INSTRUCTIONS FOR THE TASK ::
Pull every line containing "DGND" from the listing.

INFORMATION SUPPLIED ::
━━━━

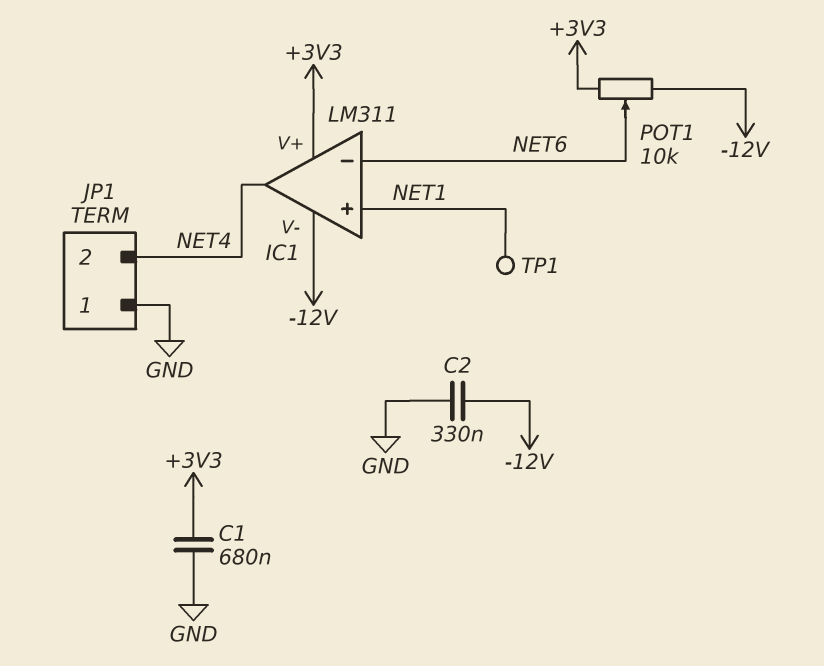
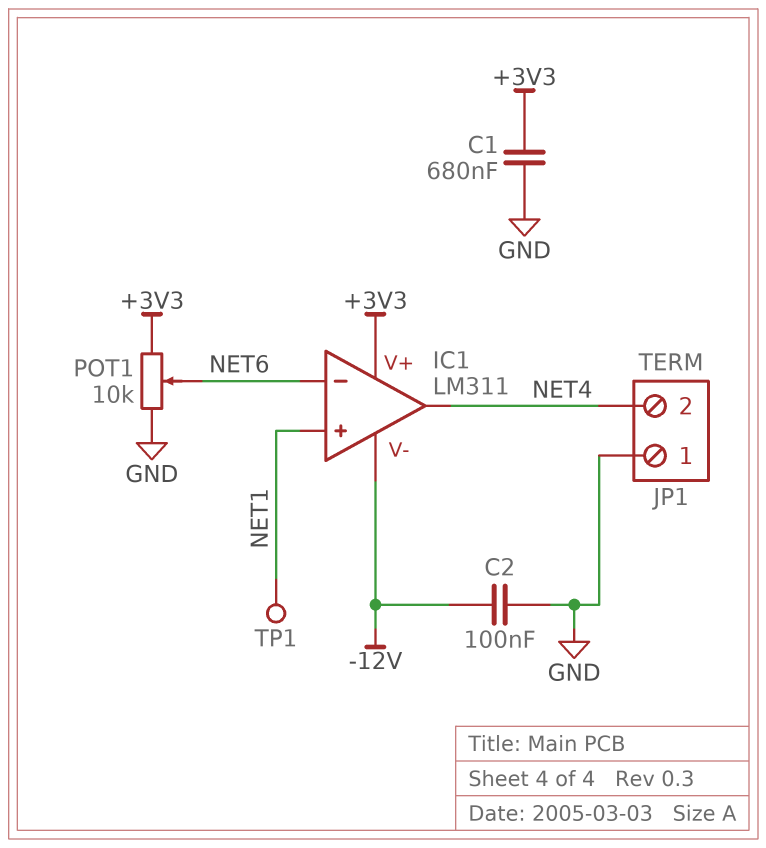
C2: 330nF (-12V, GND) -> 100nF (-12V, GND)
POT1: 10k (+3V3, -12V, wiper NET6) -> 10k (+3V3, GND, wiper NET6)

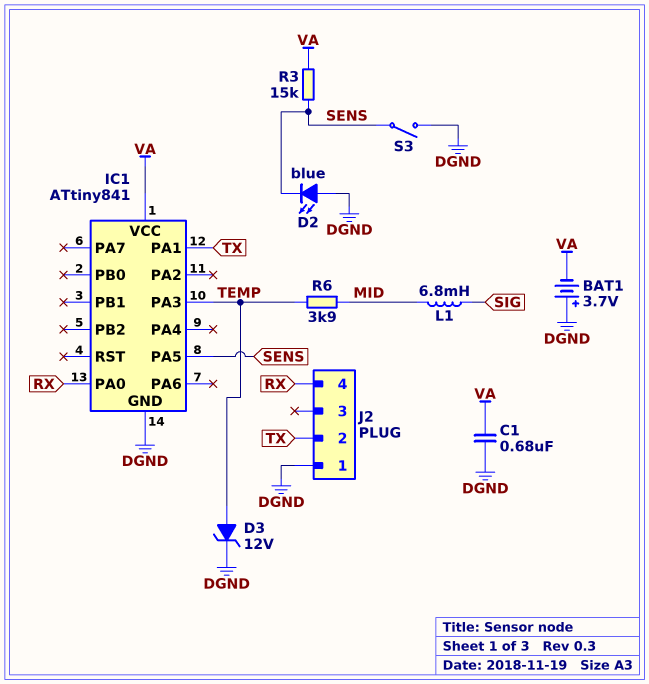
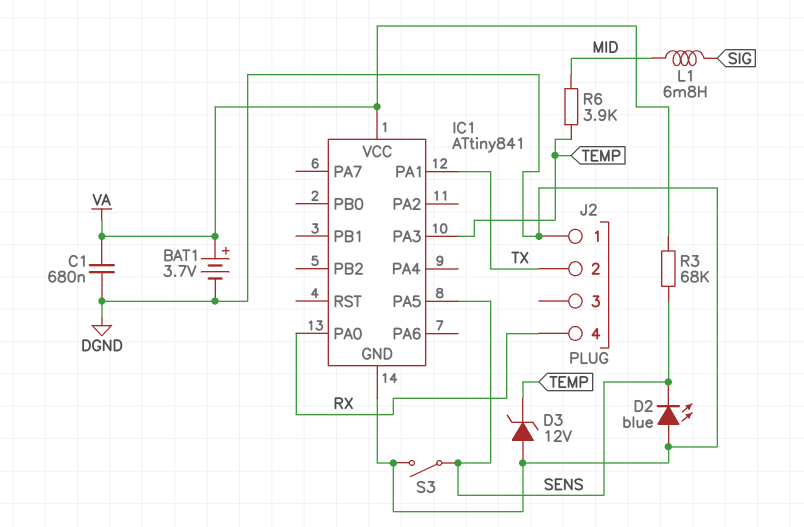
BAT1: 3.7V (plus DGND, minus VA) -> 3.7V (plus VA, minus DGND)
D3: zener 12V (A TEMP, K DGND) -> zener 12V (A DGND, K TEMP)
R3: 15k (SENS, VA) -> 68k (SENS, VA)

━━━━

SOLVED EXERCISE ::
BAT1: 3.7V (plus DGND, minus VA) -> 3.7V (plus VA, minus DGND)
D3: zener 12V (A TEMP, K DGND) -> zener 12V (A DGND, K TEMP)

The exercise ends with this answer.